**EXERCISE DESCRIPTION**. In the records below, find each line that holds "bowling" and return it.

**SUPPLIED INFORMATION**.

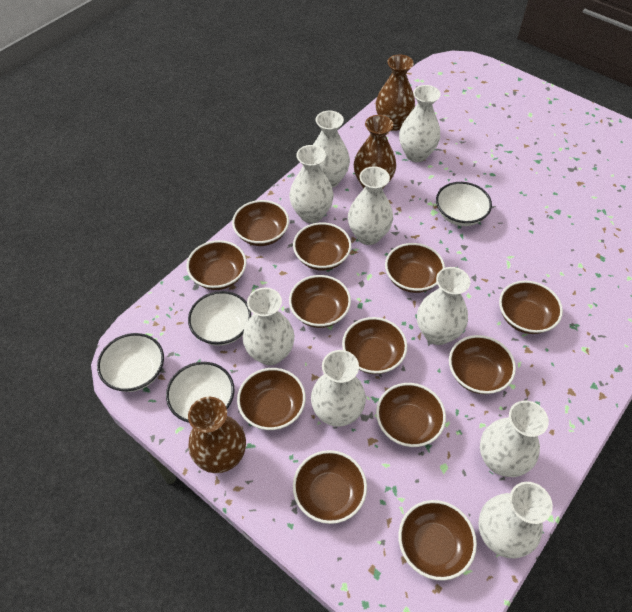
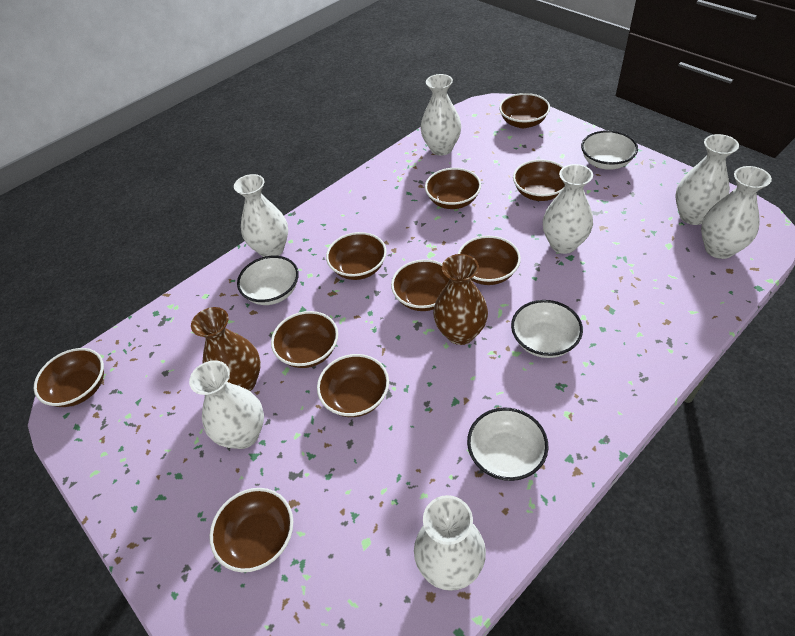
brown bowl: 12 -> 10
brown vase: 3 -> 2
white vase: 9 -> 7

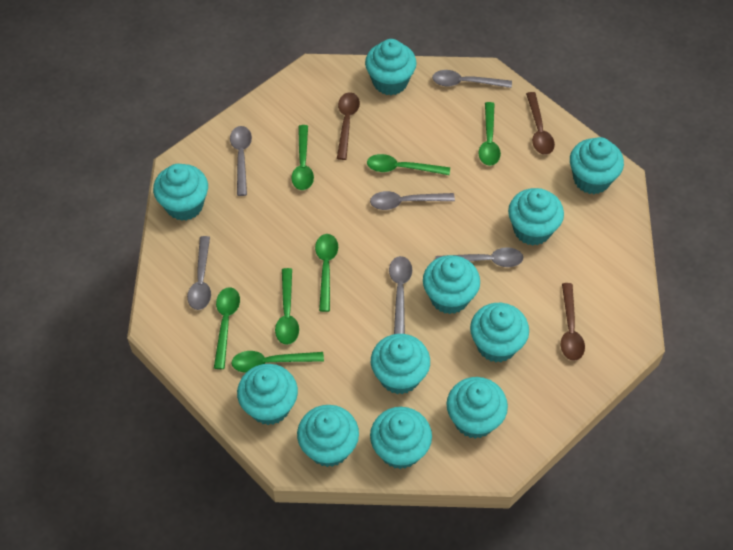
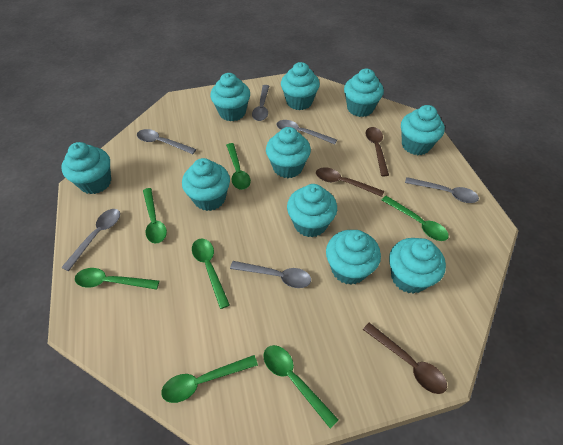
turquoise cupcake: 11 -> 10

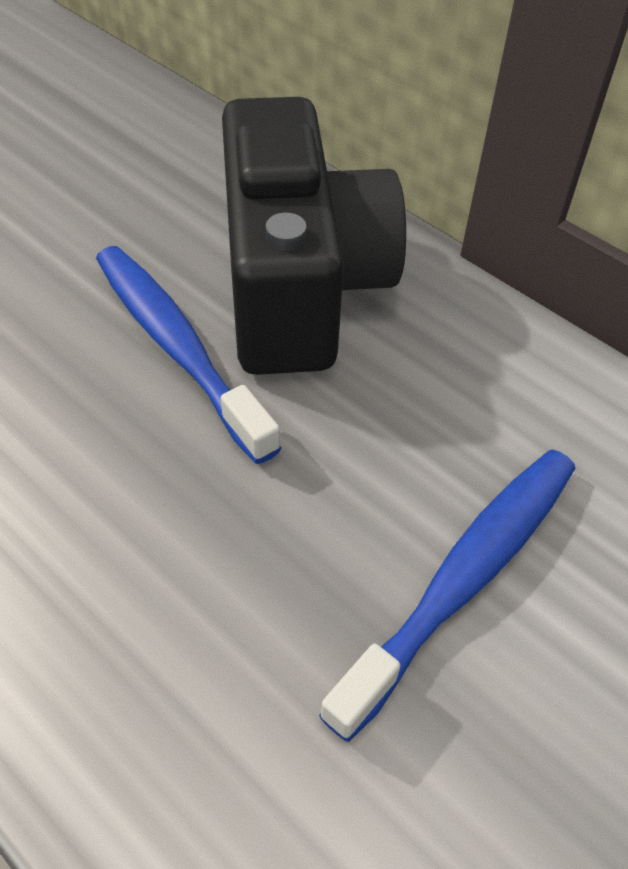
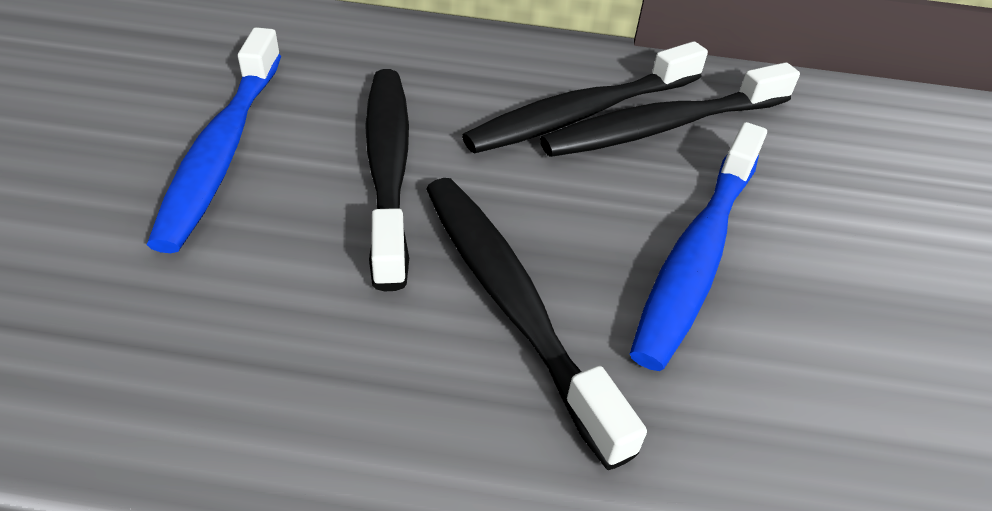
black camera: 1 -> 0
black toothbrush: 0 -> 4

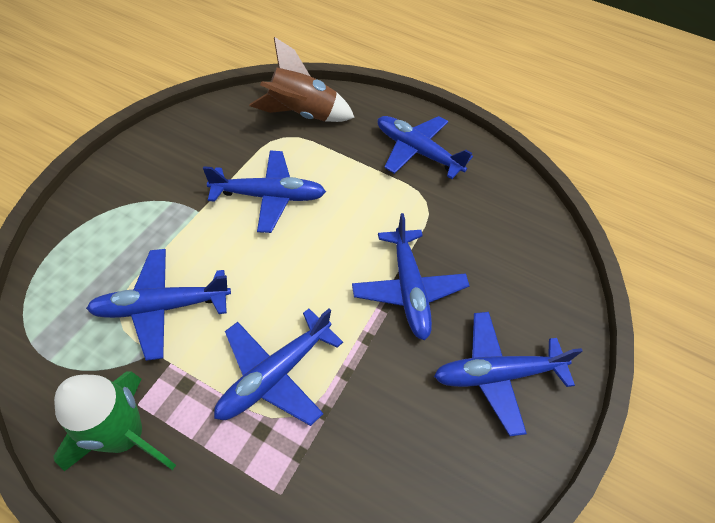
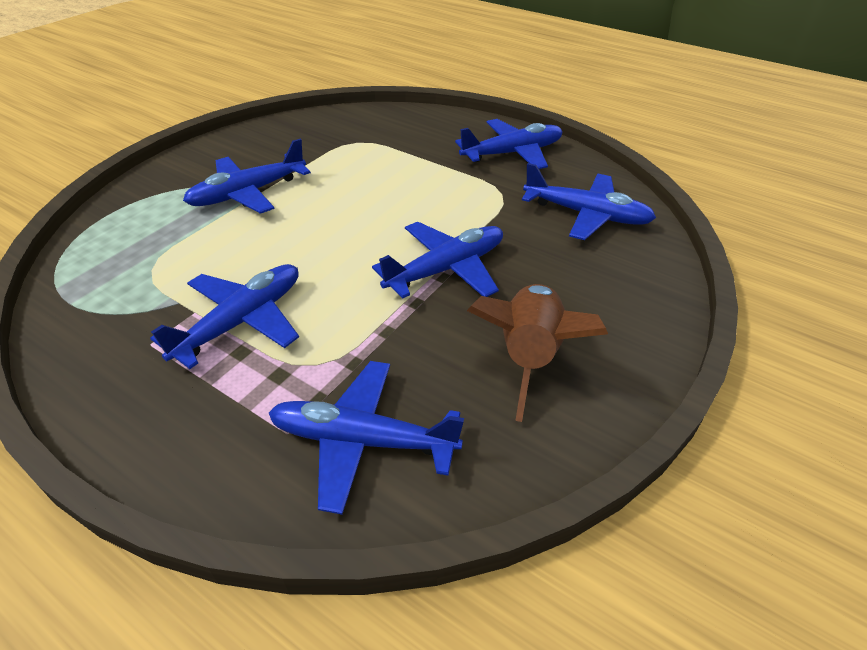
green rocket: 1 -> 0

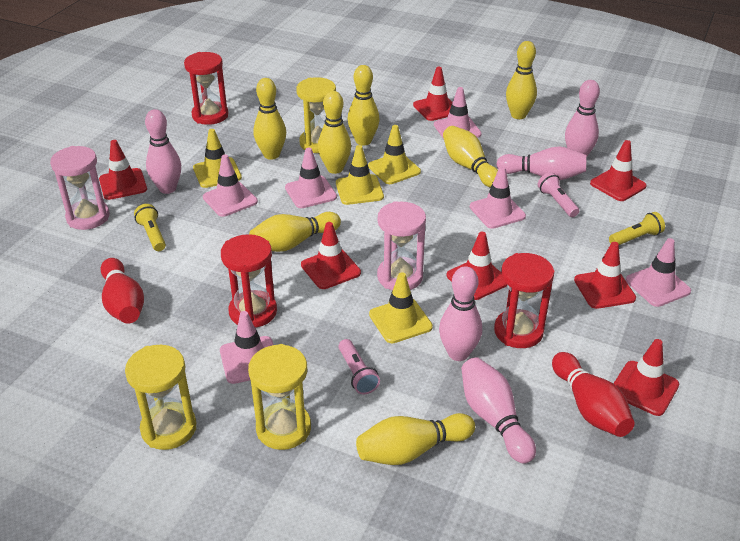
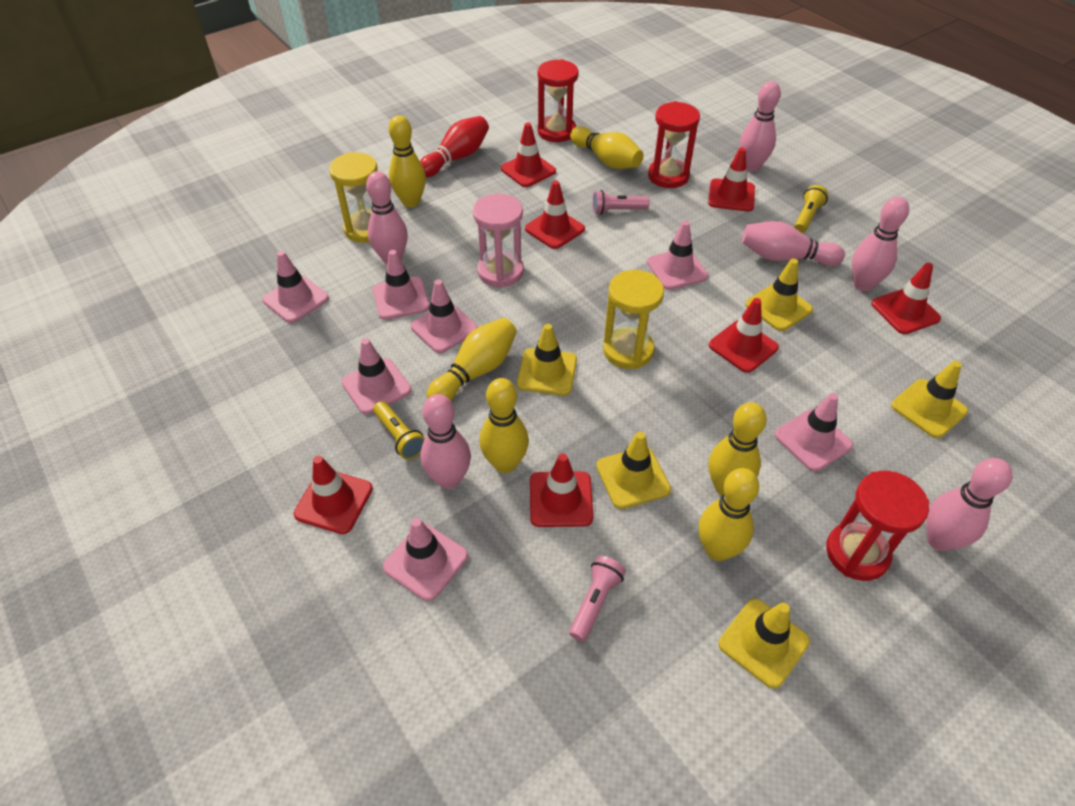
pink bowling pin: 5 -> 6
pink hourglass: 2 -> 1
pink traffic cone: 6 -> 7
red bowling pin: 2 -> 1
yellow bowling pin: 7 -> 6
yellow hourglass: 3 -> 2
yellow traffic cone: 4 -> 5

**OUTPUT FOR THIS EXERCISE**.
pink bowling pin: 5 -> 6
red bowling pin: 2 -> 1
yellow bowling pin: 7 -> 6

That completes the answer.